Object matching data
%%
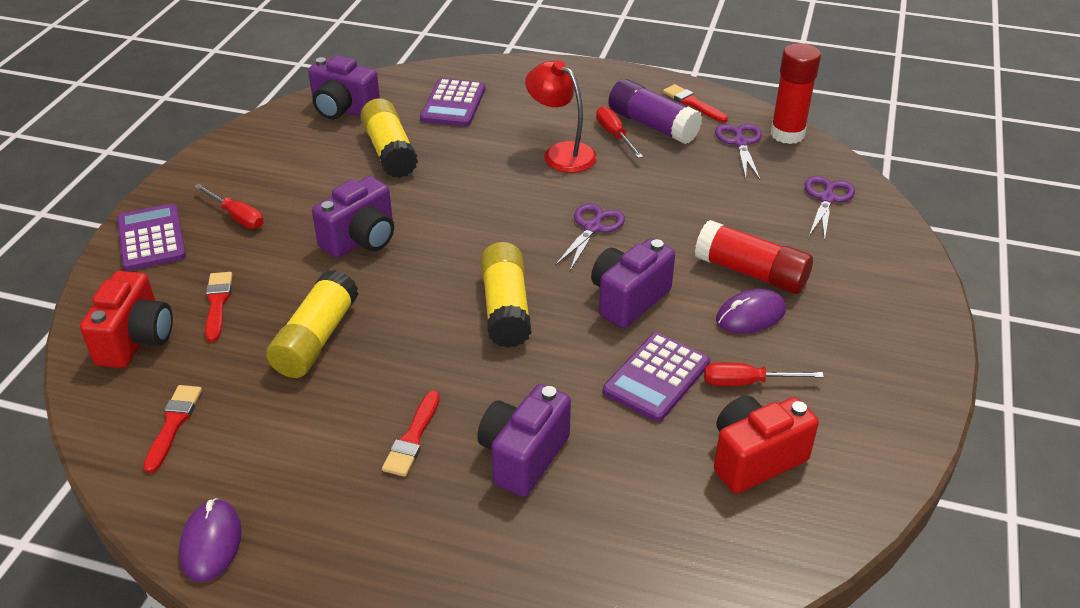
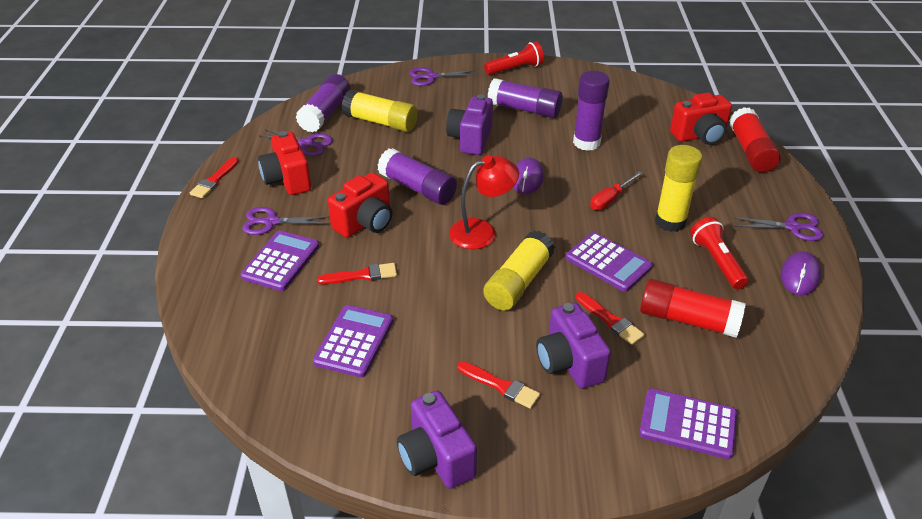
purple calculator: 3 -> 4
purple camera: 4 -> 3
purple glue stick: 1 -> 4
purple scissors: 3 -> 4
red camera: 2 -> 3
red flashlight: 0 -> 2
red screwdriver: 3 -> 1

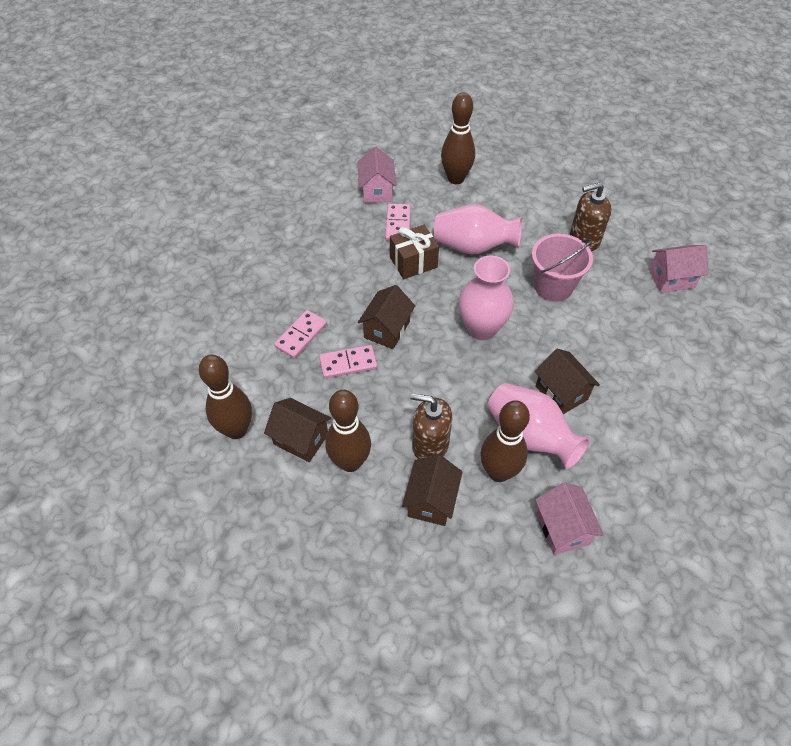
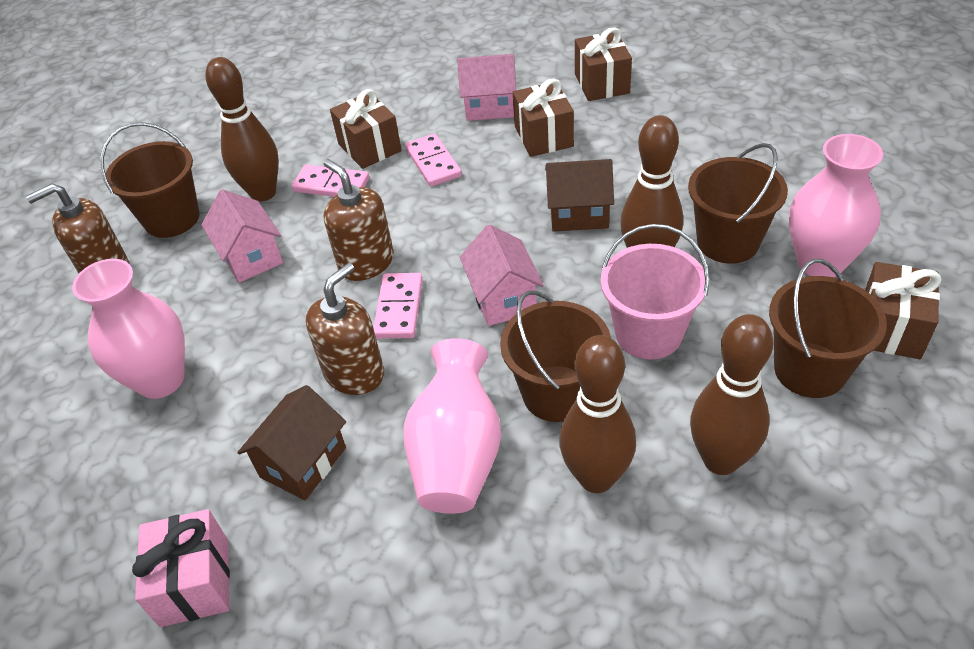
brown bucket: 0 -> 4
brown gift: 1 -> 4
brown house: 4 -> 2
brown soap dispenser: 2 -> 3
pink gift: 0 -> 1

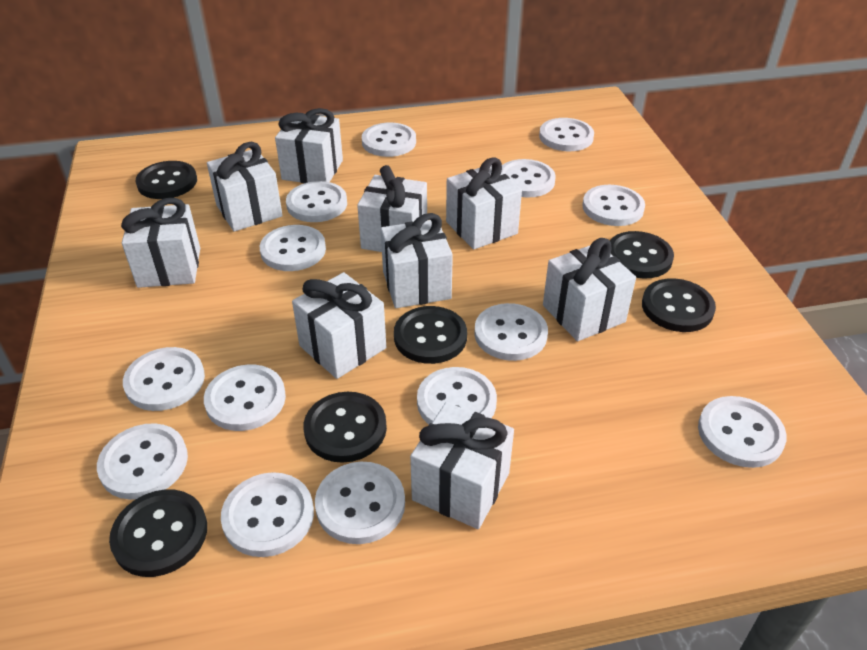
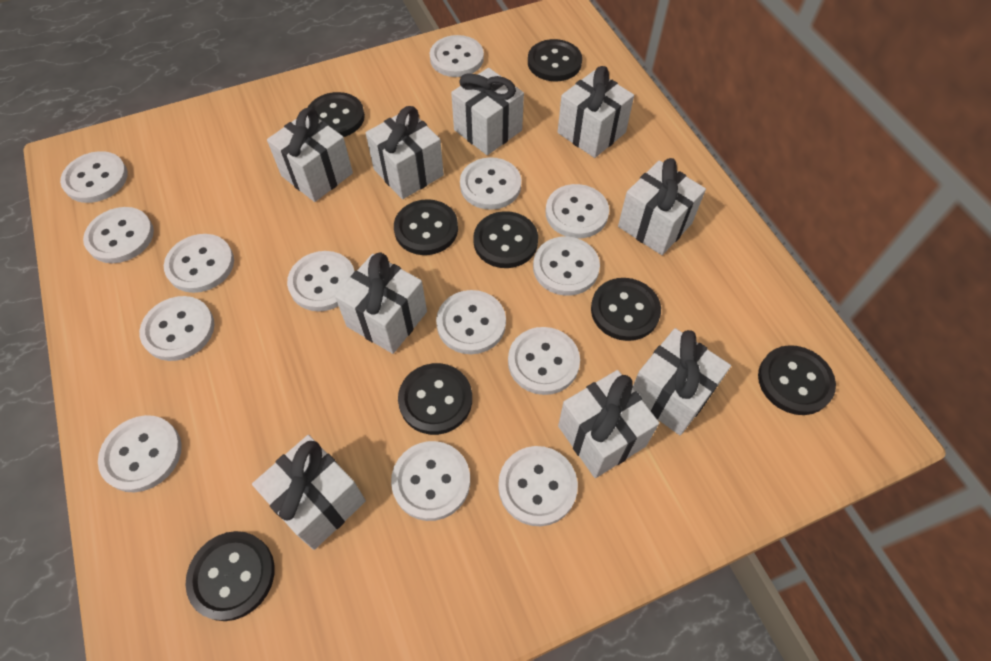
black button: 6 -> 8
%%
Once the pictures are set aside, repeat the data above exactly as written.

purple calculator: 3 -> 4
purple camera: 4 -> 3
purple glue stick: 1 -> 4
purple scissors: 3 -> 4
red camera: 2 -> 3
red flashlight: 0 -> 2
red screwdriver: 3 -> 1

brown bucket: 0 -> 4
brown gift: 1 -> 4
brown house: 4 -> 2
brown soap dispenser: 2 -> 3
pink gift: 0 -> 1

black button: 6 -> 8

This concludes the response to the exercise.